# Task objective
Check every line of the data and copy the ones where "SCALE" appears.

------------------------------

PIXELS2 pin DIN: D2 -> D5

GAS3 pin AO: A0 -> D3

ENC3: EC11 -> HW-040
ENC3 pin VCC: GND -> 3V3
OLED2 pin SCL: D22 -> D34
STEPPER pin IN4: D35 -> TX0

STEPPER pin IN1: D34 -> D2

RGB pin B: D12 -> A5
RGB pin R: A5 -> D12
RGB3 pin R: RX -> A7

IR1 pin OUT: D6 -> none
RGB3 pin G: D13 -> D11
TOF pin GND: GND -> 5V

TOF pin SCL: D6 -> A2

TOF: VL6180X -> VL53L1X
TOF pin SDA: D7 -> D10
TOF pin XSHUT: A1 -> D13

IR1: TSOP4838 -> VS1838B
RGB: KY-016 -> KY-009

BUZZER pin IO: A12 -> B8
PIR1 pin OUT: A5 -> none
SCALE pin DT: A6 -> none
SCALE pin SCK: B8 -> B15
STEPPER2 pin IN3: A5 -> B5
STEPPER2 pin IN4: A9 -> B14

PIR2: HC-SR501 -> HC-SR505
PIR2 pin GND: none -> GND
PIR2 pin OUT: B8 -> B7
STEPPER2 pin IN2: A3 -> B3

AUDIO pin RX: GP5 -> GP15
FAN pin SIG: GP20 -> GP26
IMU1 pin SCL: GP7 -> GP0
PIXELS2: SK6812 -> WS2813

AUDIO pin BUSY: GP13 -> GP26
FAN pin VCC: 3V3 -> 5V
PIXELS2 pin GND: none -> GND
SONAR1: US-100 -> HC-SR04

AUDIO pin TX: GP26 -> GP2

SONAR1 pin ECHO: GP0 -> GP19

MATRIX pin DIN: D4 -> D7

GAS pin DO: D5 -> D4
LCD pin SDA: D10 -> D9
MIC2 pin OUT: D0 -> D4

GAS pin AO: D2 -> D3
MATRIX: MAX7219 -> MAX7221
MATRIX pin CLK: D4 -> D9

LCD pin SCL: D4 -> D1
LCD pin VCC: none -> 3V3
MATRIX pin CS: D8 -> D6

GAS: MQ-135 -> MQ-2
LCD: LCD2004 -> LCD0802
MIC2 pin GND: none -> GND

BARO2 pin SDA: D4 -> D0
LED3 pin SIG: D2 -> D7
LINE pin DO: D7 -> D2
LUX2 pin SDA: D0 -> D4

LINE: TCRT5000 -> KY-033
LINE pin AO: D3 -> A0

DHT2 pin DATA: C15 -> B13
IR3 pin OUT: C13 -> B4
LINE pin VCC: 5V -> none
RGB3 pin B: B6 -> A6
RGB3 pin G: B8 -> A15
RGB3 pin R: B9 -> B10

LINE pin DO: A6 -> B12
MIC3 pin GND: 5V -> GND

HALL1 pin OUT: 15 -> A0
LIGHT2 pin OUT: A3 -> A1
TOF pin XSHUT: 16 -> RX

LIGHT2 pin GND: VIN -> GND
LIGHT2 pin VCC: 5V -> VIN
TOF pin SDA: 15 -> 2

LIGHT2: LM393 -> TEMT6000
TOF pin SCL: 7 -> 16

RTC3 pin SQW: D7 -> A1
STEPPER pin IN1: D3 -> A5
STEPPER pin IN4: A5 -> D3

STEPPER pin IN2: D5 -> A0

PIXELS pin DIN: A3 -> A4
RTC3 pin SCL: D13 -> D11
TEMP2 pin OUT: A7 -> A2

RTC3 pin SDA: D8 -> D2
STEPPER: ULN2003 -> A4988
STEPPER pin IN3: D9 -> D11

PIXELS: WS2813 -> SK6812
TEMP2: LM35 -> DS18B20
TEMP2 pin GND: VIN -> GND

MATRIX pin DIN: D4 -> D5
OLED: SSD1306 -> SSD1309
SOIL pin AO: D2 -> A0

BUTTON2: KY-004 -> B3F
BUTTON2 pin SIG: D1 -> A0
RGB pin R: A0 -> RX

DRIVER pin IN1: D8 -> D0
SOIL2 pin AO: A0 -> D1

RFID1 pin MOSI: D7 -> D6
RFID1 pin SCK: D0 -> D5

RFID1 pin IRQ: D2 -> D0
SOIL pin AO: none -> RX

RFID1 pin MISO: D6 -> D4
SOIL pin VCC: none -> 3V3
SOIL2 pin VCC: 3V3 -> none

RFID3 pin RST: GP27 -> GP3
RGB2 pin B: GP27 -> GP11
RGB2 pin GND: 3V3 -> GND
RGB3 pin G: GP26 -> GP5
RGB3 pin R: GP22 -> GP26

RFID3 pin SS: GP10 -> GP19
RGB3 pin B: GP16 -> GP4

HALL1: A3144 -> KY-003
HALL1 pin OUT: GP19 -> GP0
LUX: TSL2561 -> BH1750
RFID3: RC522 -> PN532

------------------------------

# Result
SCALE pin DT: A6 -> none
SCALE pin SCK: B8 -> B15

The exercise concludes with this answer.